### [Required action]
Without the pictures, write the listing out again exactly as it appears.

### [Data under study]

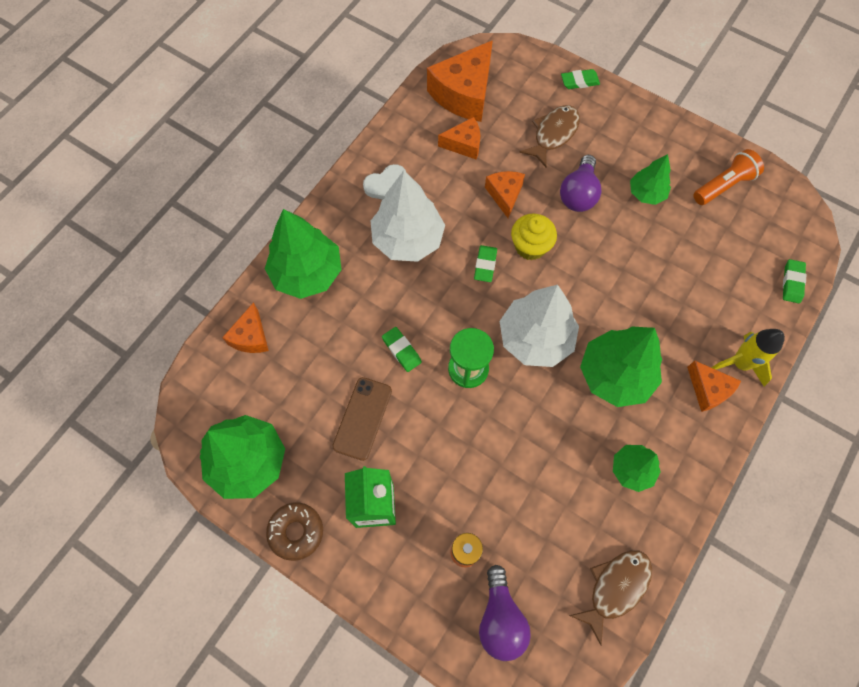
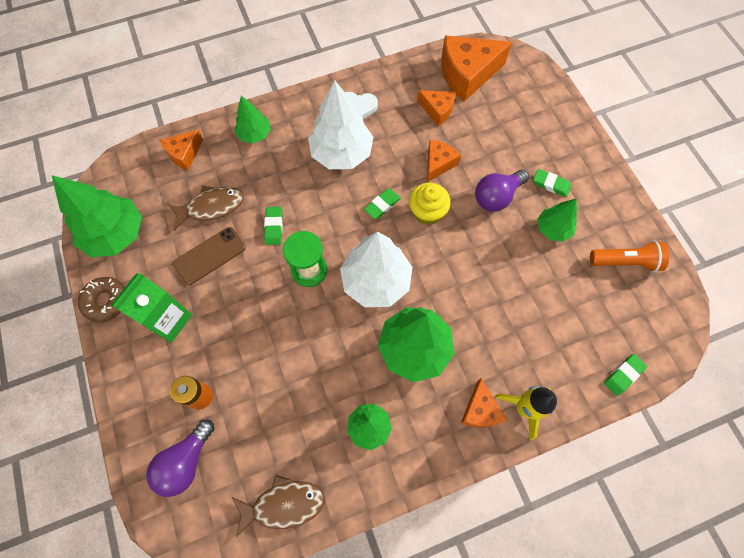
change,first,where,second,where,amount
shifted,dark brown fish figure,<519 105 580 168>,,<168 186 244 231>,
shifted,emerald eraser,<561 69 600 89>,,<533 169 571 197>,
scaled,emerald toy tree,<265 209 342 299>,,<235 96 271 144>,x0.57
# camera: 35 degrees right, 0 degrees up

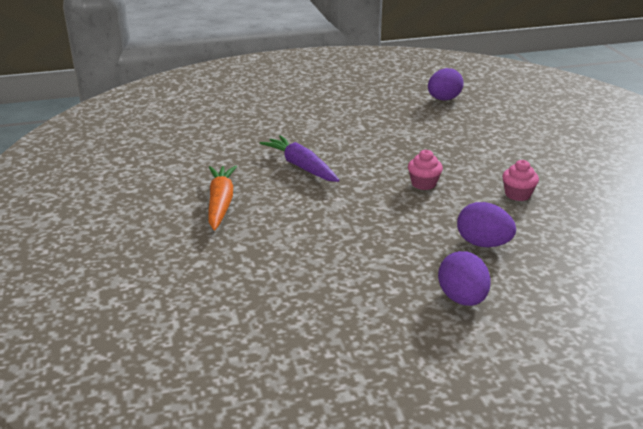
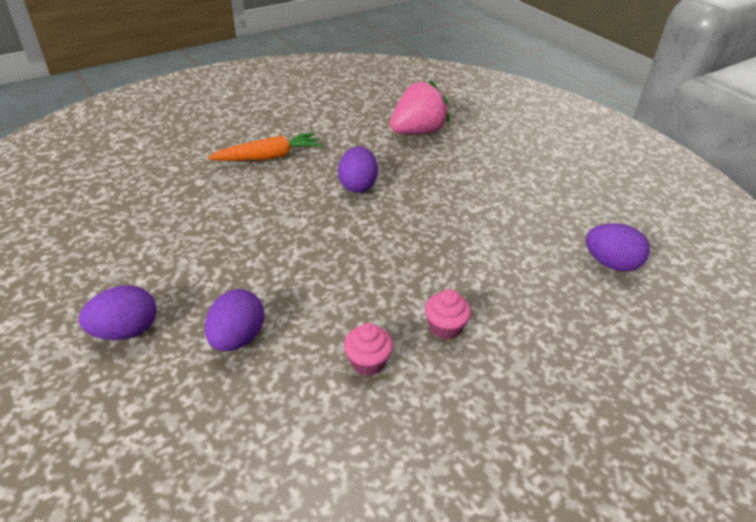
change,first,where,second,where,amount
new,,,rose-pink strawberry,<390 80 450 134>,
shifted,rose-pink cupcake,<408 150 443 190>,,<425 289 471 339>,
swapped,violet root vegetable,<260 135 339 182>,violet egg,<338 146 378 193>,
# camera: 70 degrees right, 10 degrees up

### [Answer]
change,first,where,second,where,amount
shifted,dark brown fish figure,<519 105 580 168>,,<168 186 244 231>,
shifted,emerald eraser,<561 69 600 89>,,<533 169 571 197>,
scaled,emerald toy tree,<265 209 342 299>,,<235 96 271 144>,x0.57
# camera: 35 degrees right, 0 degrees up

change,first,where,second,where,amount
new,,,rose-pink strawberry,<390 80 450 134>,
shifted,rose-pink cupcake,<408 150 443 190>,,<425 289 471 339>,
swapped,violet root vegetable,<260 135 339 182>,violet egg,<338 146 378 193>,
# camera: 70 degrees right, 10 degrees up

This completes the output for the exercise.